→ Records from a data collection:
########
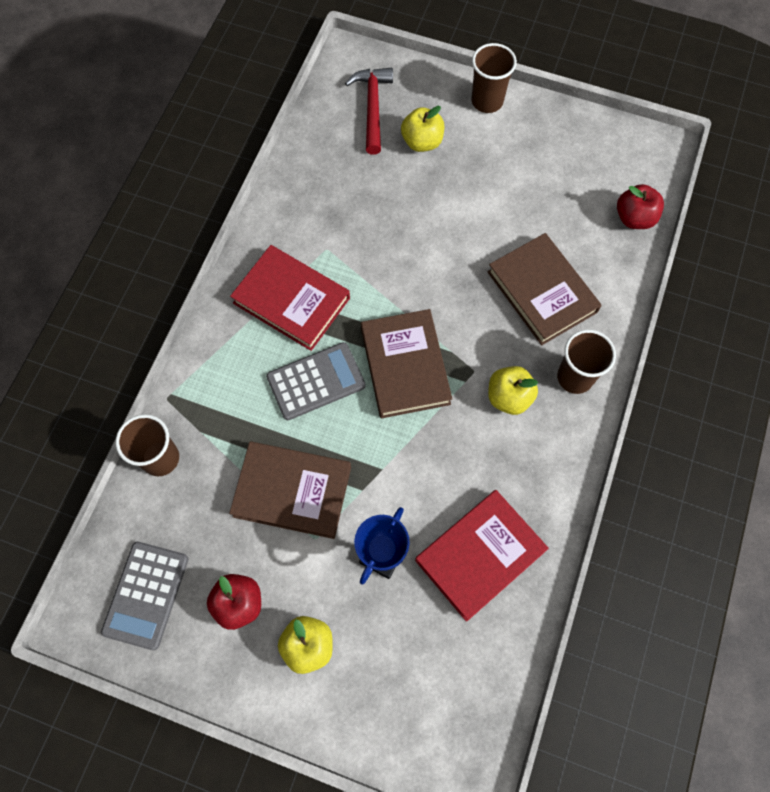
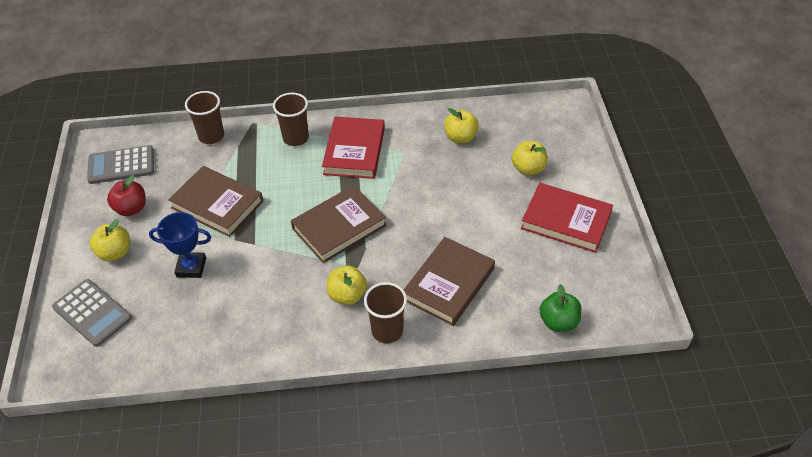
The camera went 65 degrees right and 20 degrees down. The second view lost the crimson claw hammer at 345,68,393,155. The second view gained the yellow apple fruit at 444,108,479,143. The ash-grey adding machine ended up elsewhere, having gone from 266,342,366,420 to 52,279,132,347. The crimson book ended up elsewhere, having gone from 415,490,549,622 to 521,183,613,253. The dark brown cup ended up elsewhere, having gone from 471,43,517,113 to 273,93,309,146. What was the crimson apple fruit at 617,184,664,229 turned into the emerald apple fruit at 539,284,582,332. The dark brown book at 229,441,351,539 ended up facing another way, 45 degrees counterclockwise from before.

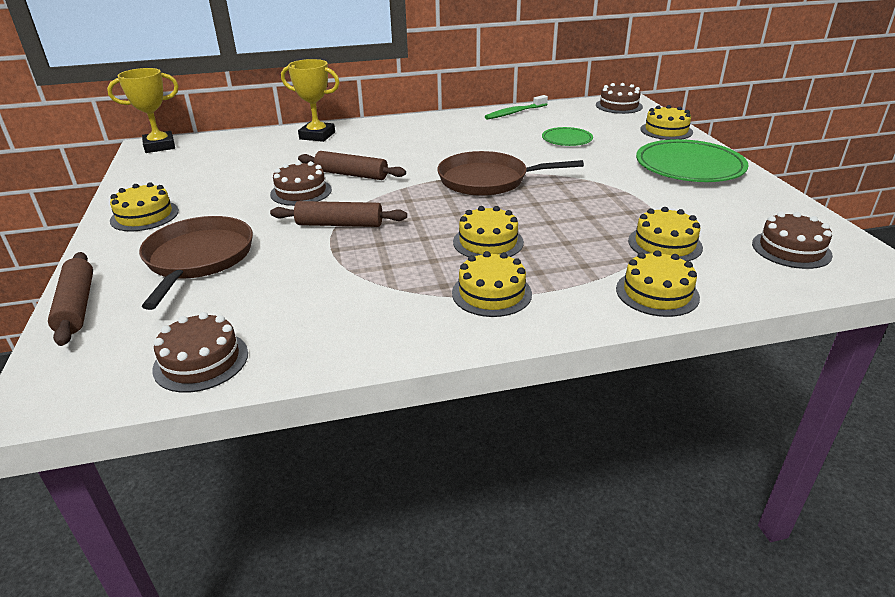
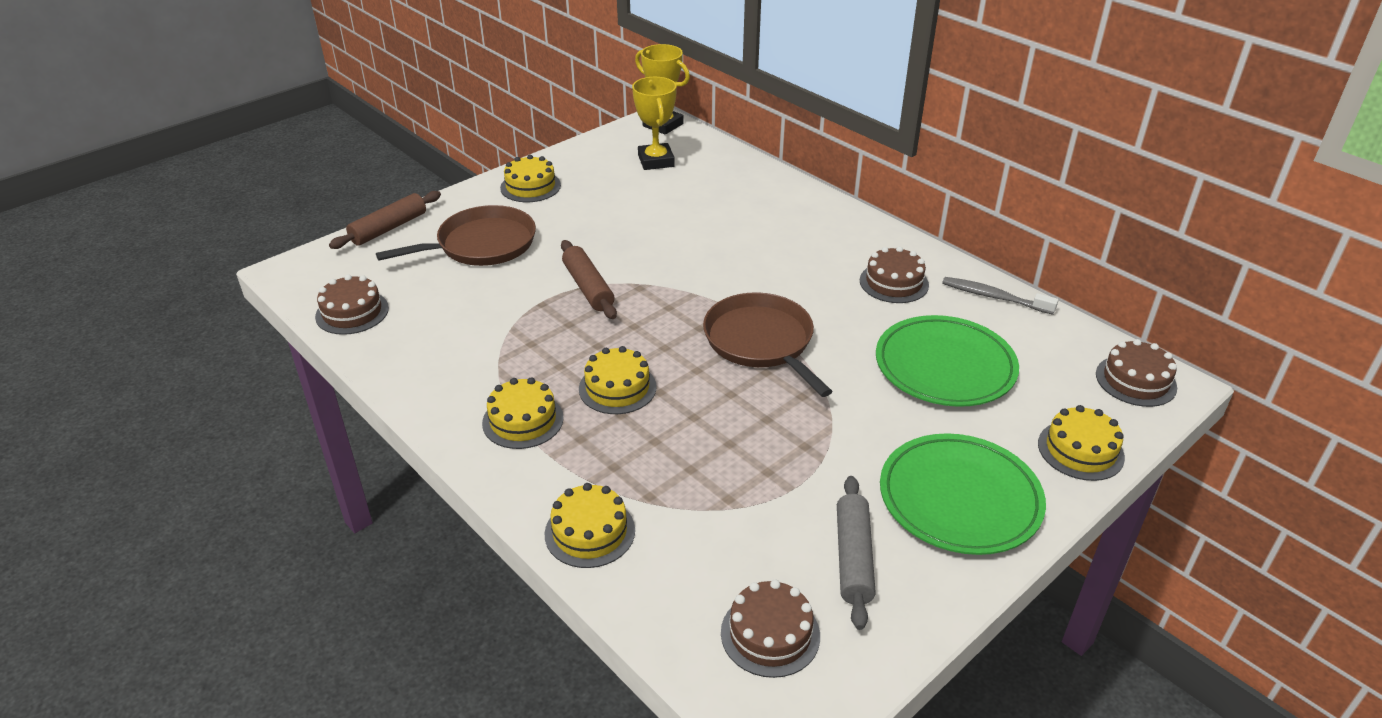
The camera went 60 degrees right and 5 degrees up. The second view lost the dark brown dough roller at 298,151,406,180. The second view lost the yellow cake at 628,207,703,262. The second view gained the ash-grey dough roller at 837,476,876,630. The dark brown cake ended up elsewhere, having gone from 270,161,332,206 to 860,246,929,303. The yellow prize cup ended up elsewhere, having gone from 281,59,340,142 to 632,77,677,170. What was the emerald tooth brush at 485,95,548,120 turned into the ash-grey tooth brush at 942,277,1058,315. The size of the emerald plate at 542,127,593,146 changed by a factor of 1.90.

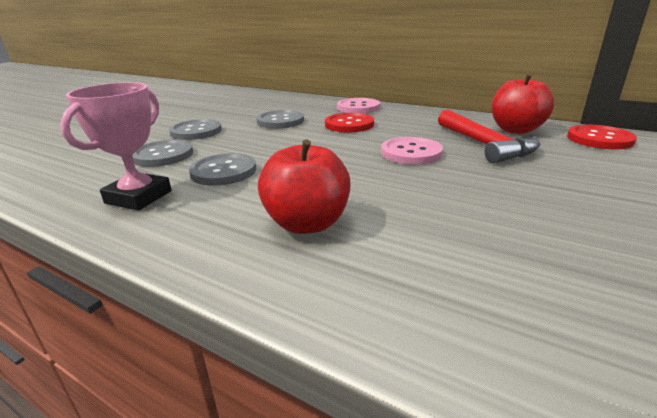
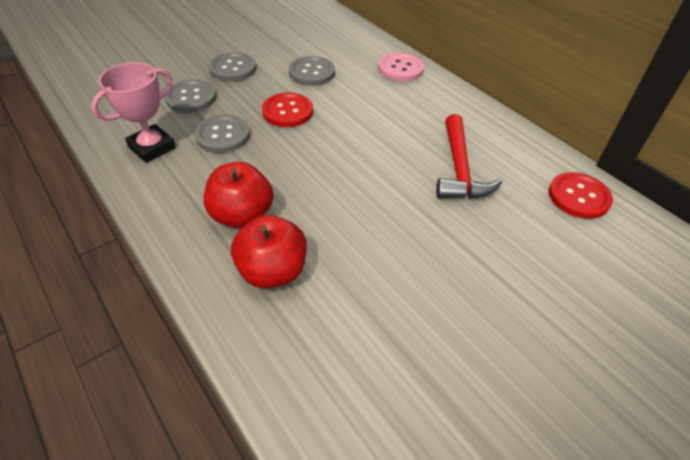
The camera went 20 degrees right and 20 degrees up. The second view lost the rosy shirt button at 381,137,443,164. The crimson shirt button ended up elsewhere, having gone from 325,113,374,132 to 262,93,313,127. The crimson apple fruit ended up elsewhere, having gone from 491,73,554,134 to 231,215,307,288.

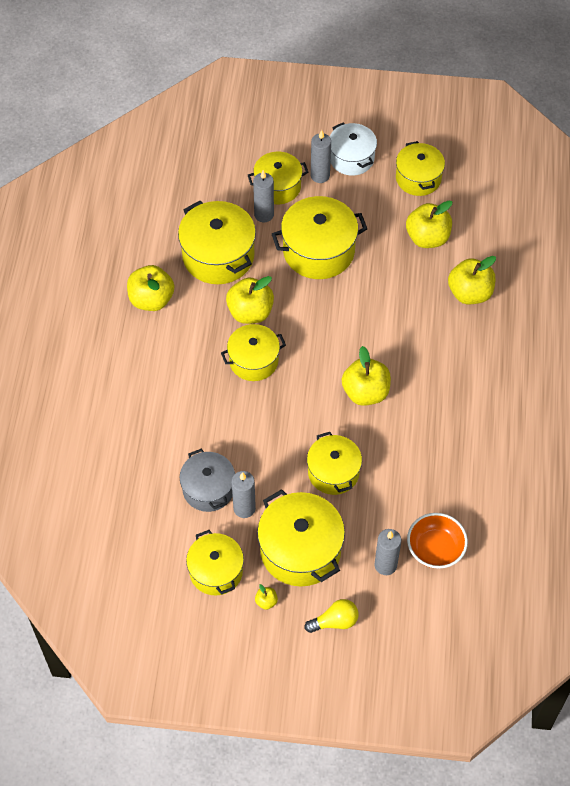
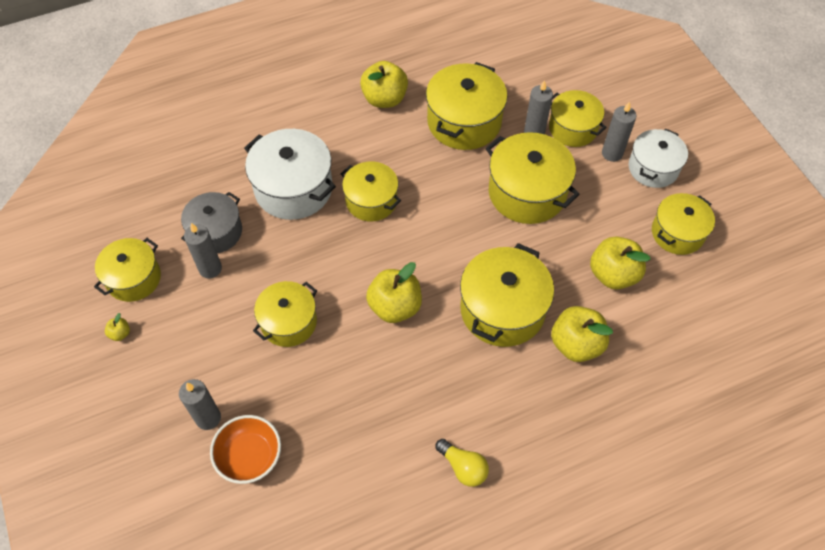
The camera went 60 degrees right and 0 degrees up. The second view lost the yellow apple fruit at 226,276,274,324. The second view gained the pure white cooking pot at 244,129,336,220. The yellow cooking pot ended up elsewhere, having gone from 257,489,345,586 to 460,243,554,347. The yellow light bulb ended up elsewhere, having gone from 304,599,359,633 to 435,439,489,487.

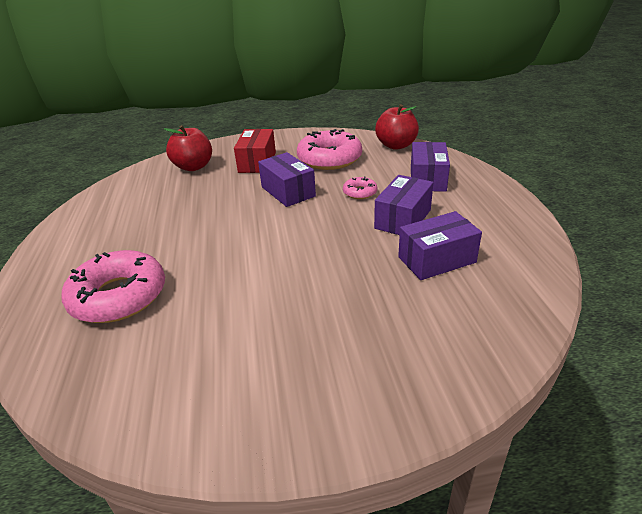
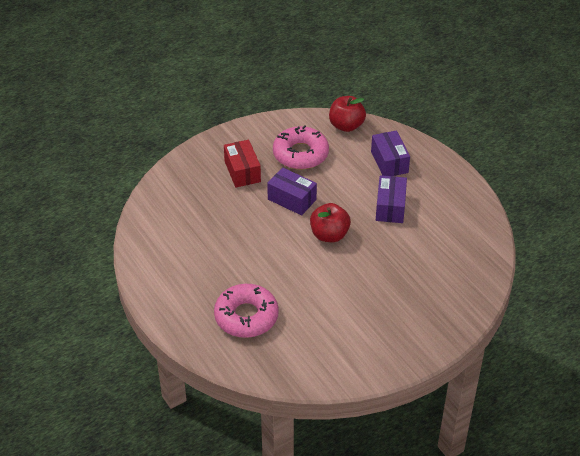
The camera went 25 degrees left and 10 degrees up. The second view lost the rosy doughnut at 343,176,377,199. The second view lost the purple box at 398,211,482,280. The crimson apple fruit ended up elsewhere, having gone from 164,125,212,171 to 310,203,351,242.

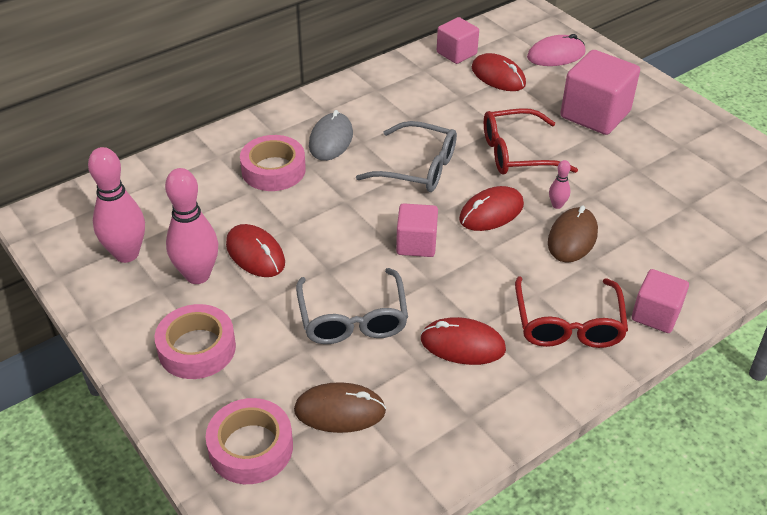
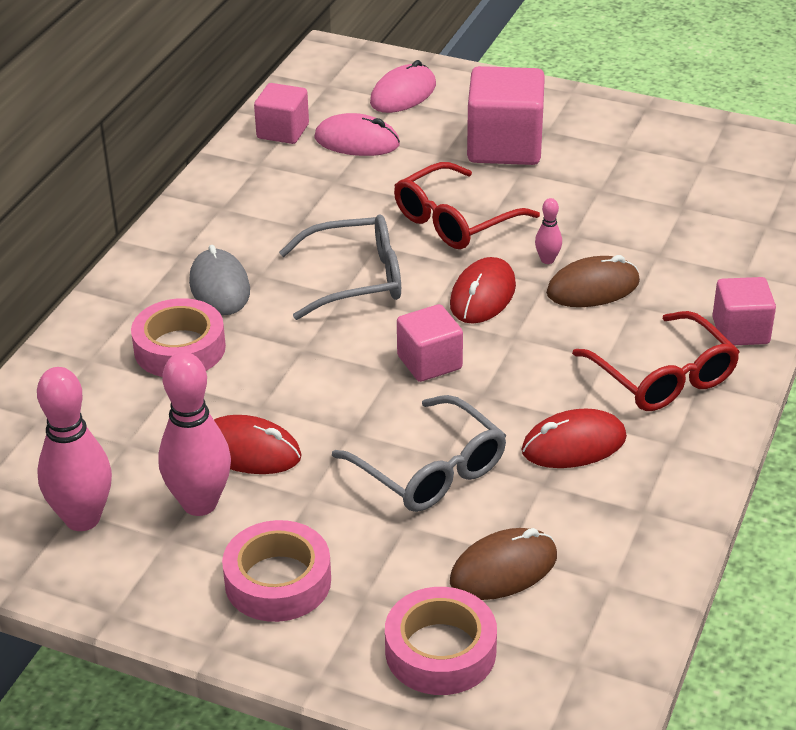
The camera went 30 degrees left and 5 degrees down. What was the crimson mouse at 472,53,526,91 turned into the rosy mouse at 314,113,400,156. The dark brown mouse at 548,206,598,263 ended up facing another way, 75 degrees clockwise from before.

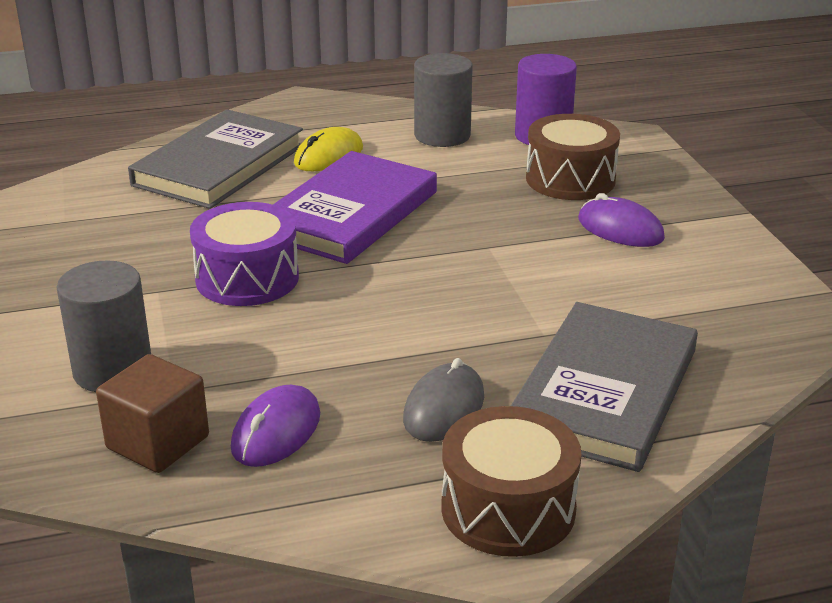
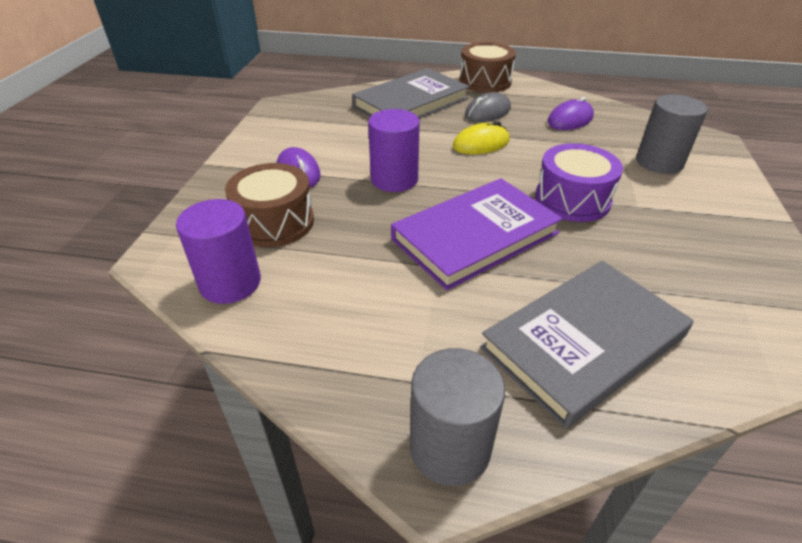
The camera went 155 degrees left and 10 degrees up. The second view lost the dark brown block at 96,354,209,473. The second view gained the purple cylinder at 368,109,420,192. The yellow mouse ended up elsewhere, having gone from 294,127,363,171 to 453,121,509,154. The ash-grey cylinder ended up elsewhere, having gone from 414,53,473,147 to 410,348,505,486.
########
Pictures are to be dropped, and every record is to be copied exactly.

The camera went 65 degrees right and 20 degrees down. The second view lost the crimson claw hammer at 345,68,393,155. The second view gained the yellow apple fruit at 444,108,479,143. The ash-grey adding machine ended up elsewhere, having gone from 266,342,366,420 to 52,279,132,347. The crimson book ended up elsewhere, having gone from 415,490,549,622 to 521,183,613,253. The dark brown cup ended up elsewhere, having gone from 471,43,517,113 to 273,93,309,146. What was the crimson apple fruit at 617,184,664,229 turned into the emerald apple fruit at 539,284,582,332. The dark brown book at 229,441,351,539 ended up facing another way, 45 degrees counterclockwise from before.

The camera went 60 degrees right and 5 degrees up. The second view lost the dark brown dough roller at 298,151,406,180. The second view lost the yellow cake at 628,207,703,262. The second view gained the ash-grey dough roller at 837,476,876,630. The dark brown cake ended up elsewhere, having gone from 270,161,332,206 to 860,246,929,303. The yellow prize cup ended up elsewhere, having gone from 281,59,340,142 to 632,77,677,170. What was the emerald tooth brush at 485,95,548,120 turned into the ash-grey tooth brush at 942,277,1058,315. The size of the emerald plate at 542,127,593,146 changed by a factor of 1.90.

The camera went 20 degrees right and 20 degrees up. The second view lost the rosy shirt button at 381,137,443,164. The crimson shirt button ended up elsewhere, having gone from 325,113,374,132 to 262,93,313,127. The crimson apple fruit ended up elsewhere, having gone from 491,73,554,134 to 231,215,307,288.

The camera went 60 degrees right and 0 degrees up. The second view lost the yellow apple fruit at 226,276,274,324. The second view gained the pure white cooking pot at 244,129,336,220. The yellow cooking pot ended up elsewhere, having gone from 257,489,345,586 to 460,243,554,347. The yellow light bulb ended up elsewhere, having gone from 304,599,359,633 to 435,439,489,487.

The camera went 25 degrees left and 10 degrees up. The second view lost the rosy doughnut at 343,176,377,199. The second view lost the purple box at 398,211,482,280. The crimson apple fruit ended up elsewhere, having gone from 164,125,212,171 to 310,203,351,242.

The camera went 30 degrees left and 5 degrees down. What was the crimson mouse at 472,53,526,91 turned into the rosy mouse at 314,113,400,156. The dark brown mouse at 548,206,598,263 ended up facing another way, 75 degrees clockwise from before.

The camera went 155 degrees left and 10 degrees up. The second view lost the dark brown block at 96,354,209,473. The second view gained the purple cylinder at 368,109,420,192. The yellow mouse ended up elsewhere, having gone from 294,127,363,171 to 453,121,509,154. The ash-grey cylinder ended up elsewhere, having gone from 414,53,473,147 to 410,348,505,486.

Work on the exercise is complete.